====== TASK DATA ======
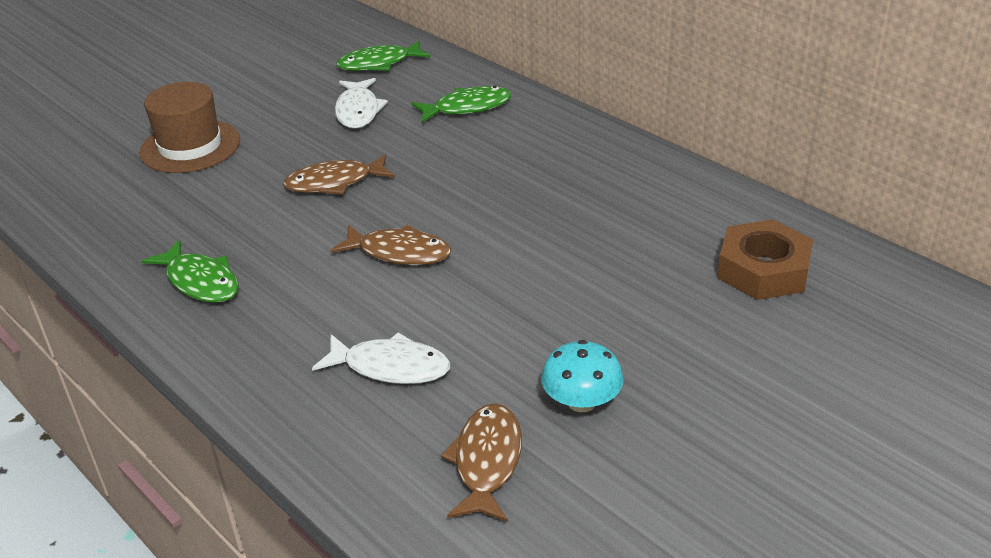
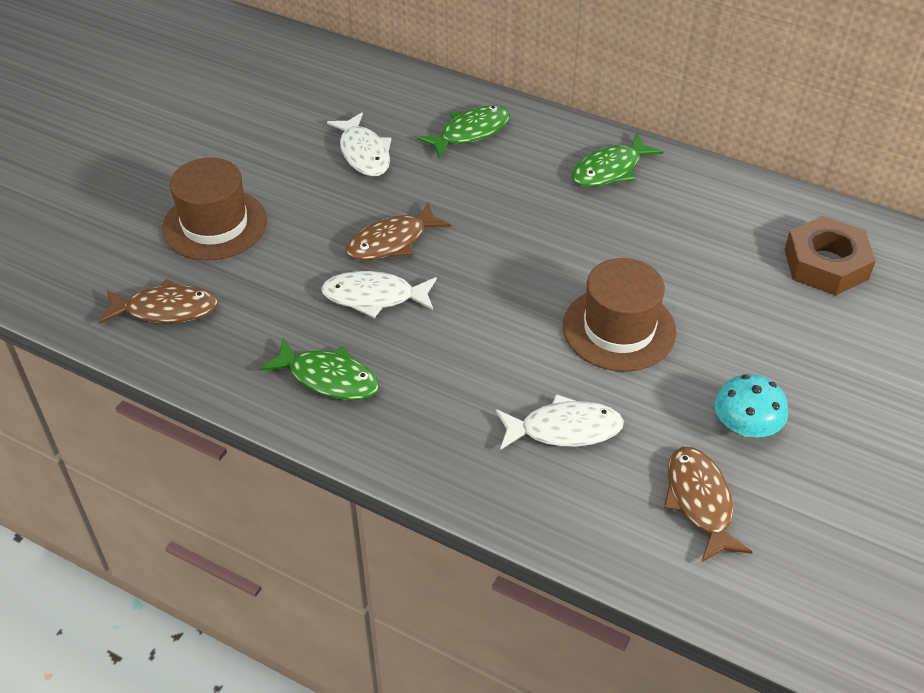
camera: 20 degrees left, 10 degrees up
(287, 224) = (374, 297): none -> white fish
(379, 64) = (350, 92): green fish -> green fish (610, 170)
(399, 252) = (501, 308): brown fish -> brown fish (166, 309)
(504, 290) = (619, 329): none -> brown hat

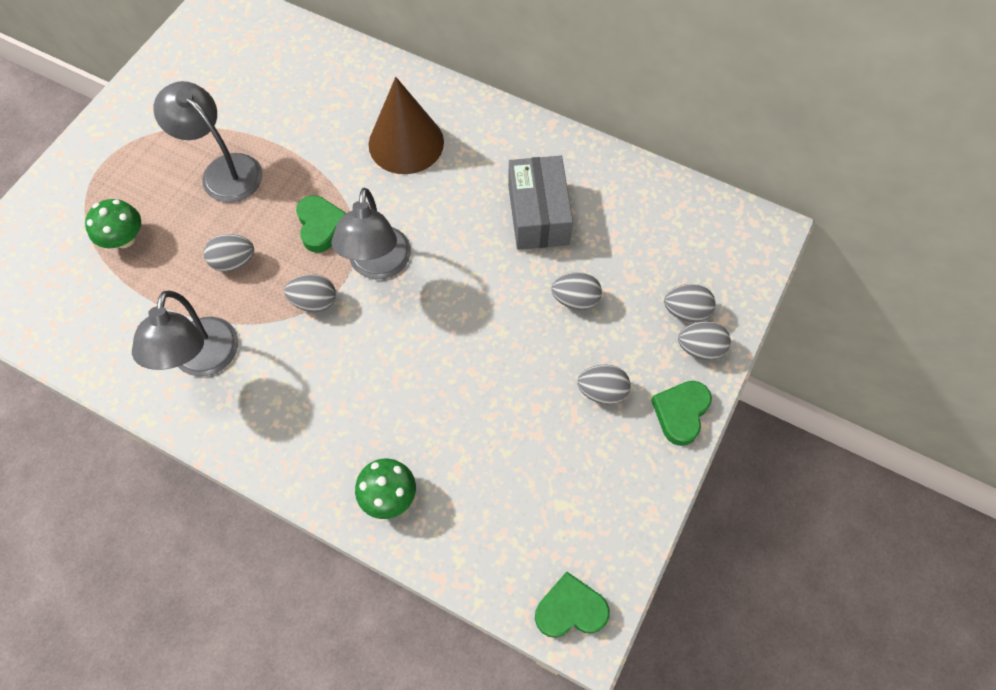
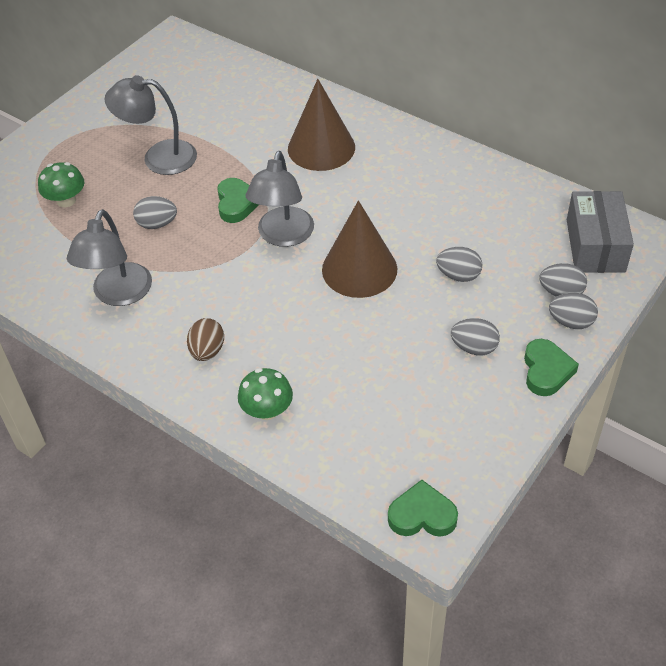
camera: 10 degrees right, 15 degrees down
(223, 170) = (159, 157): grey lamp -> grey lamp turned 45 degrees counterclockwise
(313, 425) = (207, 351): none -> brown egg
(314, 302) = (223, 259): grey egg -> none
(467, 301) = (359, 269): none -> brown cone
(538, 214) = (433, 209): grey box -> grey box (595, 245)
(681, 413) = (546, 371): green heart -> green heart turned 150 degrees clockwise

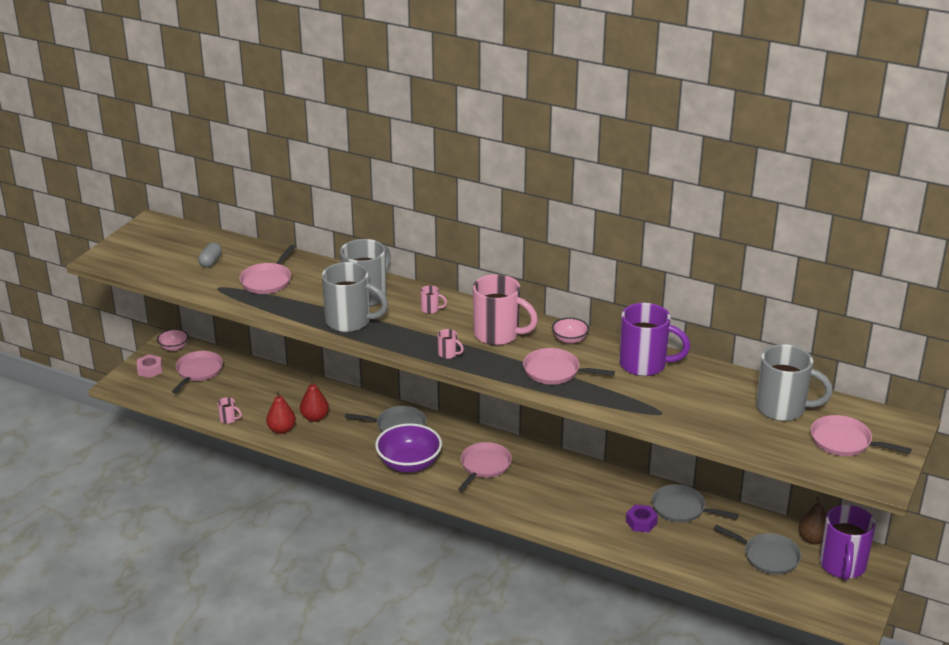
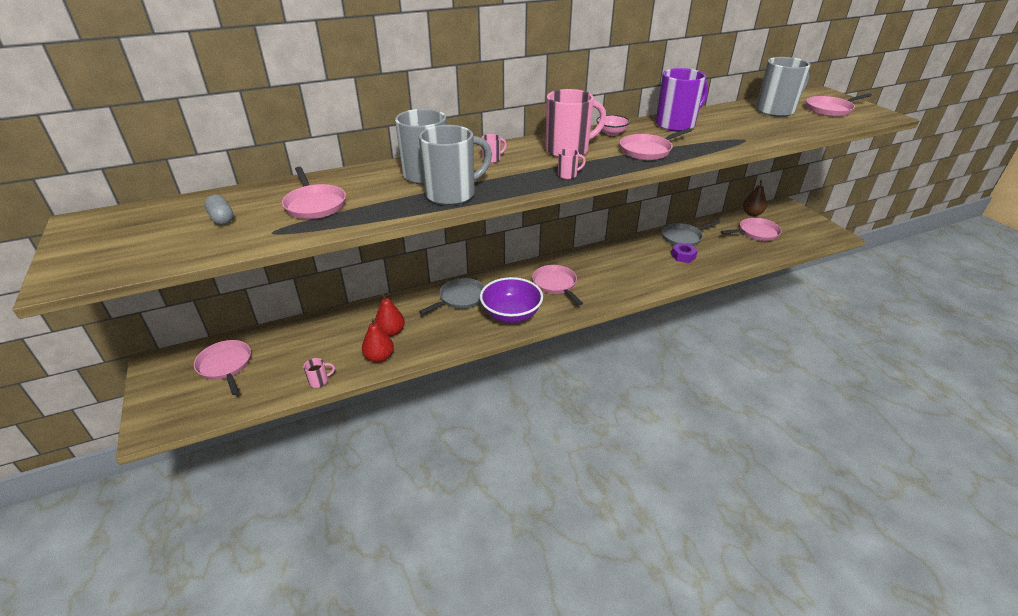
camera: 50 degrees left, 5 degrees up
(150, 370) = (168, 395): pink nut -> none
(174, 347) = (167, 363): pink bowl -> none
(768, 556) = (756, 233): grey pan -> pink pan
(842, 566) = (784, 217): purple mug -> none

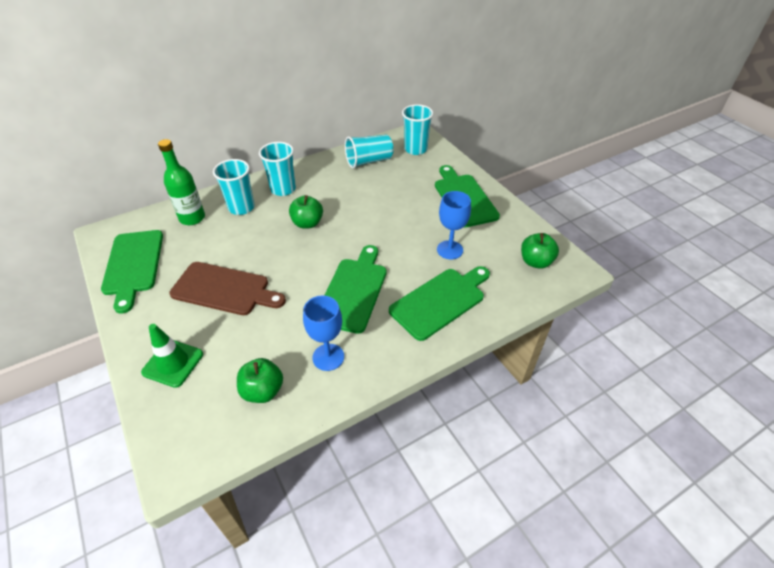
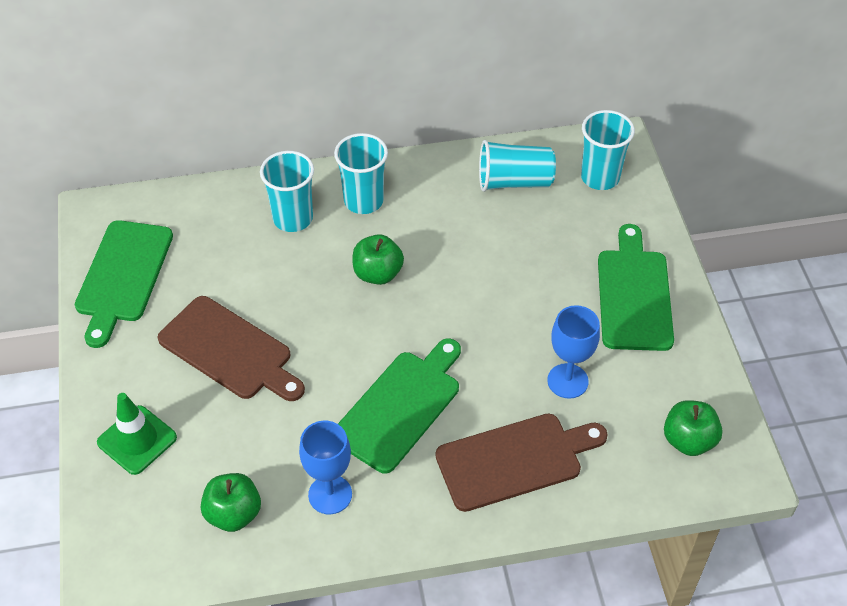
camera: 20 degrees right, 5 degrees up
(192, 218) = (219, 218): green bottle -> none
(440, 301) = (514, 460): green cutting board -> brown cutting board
======
## DIRECTIVE
Leaving every picture aside, reproduce exactly the lines above from the one with "(504, 290) = (619, 329): none -> brown hat" up to and including the one with "(467, 301) = (359, 269): none -> brown cone", and no others.

## ANSWER BOX
(504, 290) = (619, 329): none -> brown hat

camera: 10 degrees right, 15 degrees down
(223, 170) = (159, 157): grey lamp -> grey lamp turned 45 degrees counterclockwise
(313, 425) = (207, 351): none -> brown egg
(314, 302) = (223, 259): grey egg -> none
(467, 301) = (359, 269): none -> brown cone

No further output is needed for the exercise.